◆ PROMPT
Go through the listing below and return each line that includes "saguaro".

◆ AVAILABLE DATA
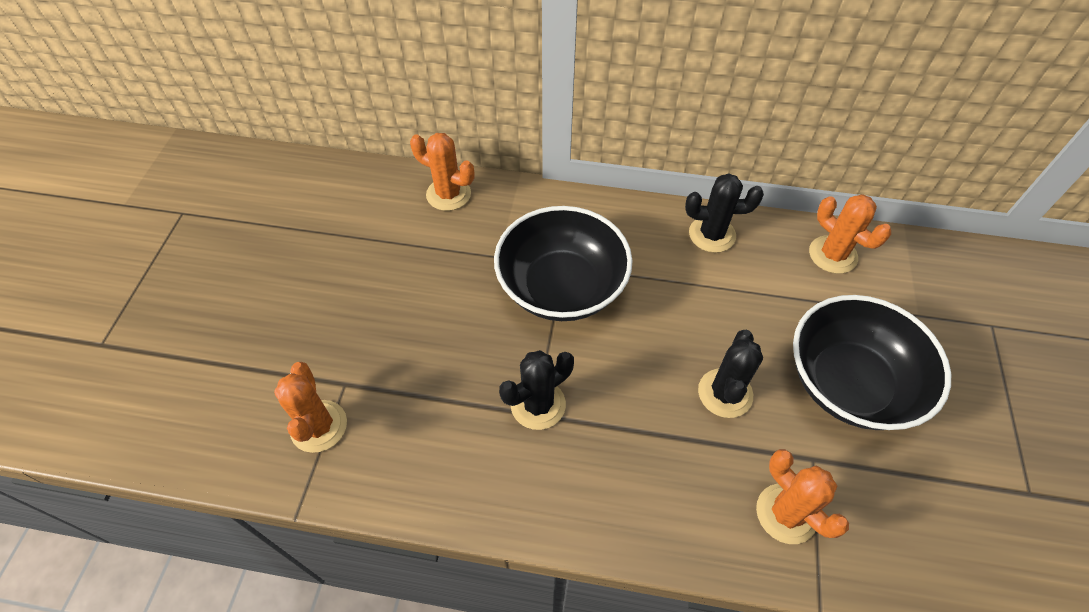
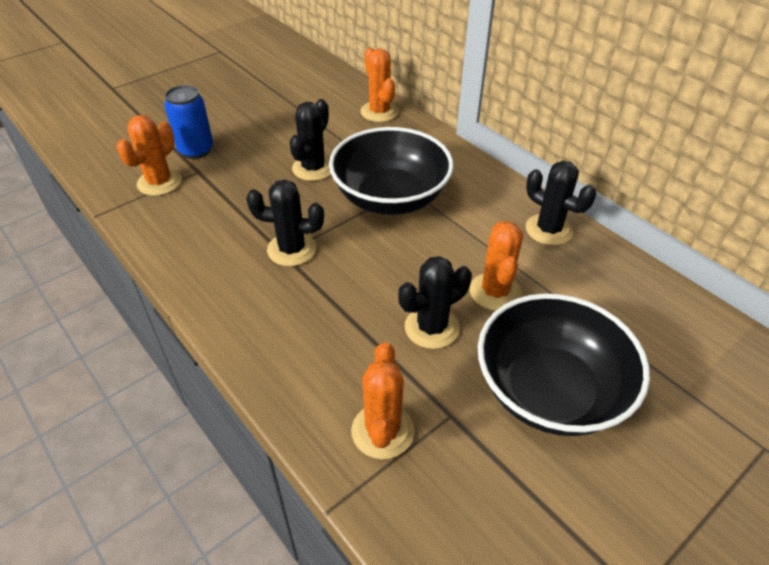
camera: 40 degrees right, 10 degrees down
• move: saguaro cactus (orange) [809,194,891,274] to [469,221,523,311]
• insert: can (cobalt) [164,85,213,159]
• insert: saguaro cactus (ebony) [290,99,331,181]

◆ RESULT OF THE EXERCISE
• move: saguaro cactus (orange) [809,194,891,274] to [469,221,523,311]
• insert: saguaro cactus (ebony) [290,99,331,181]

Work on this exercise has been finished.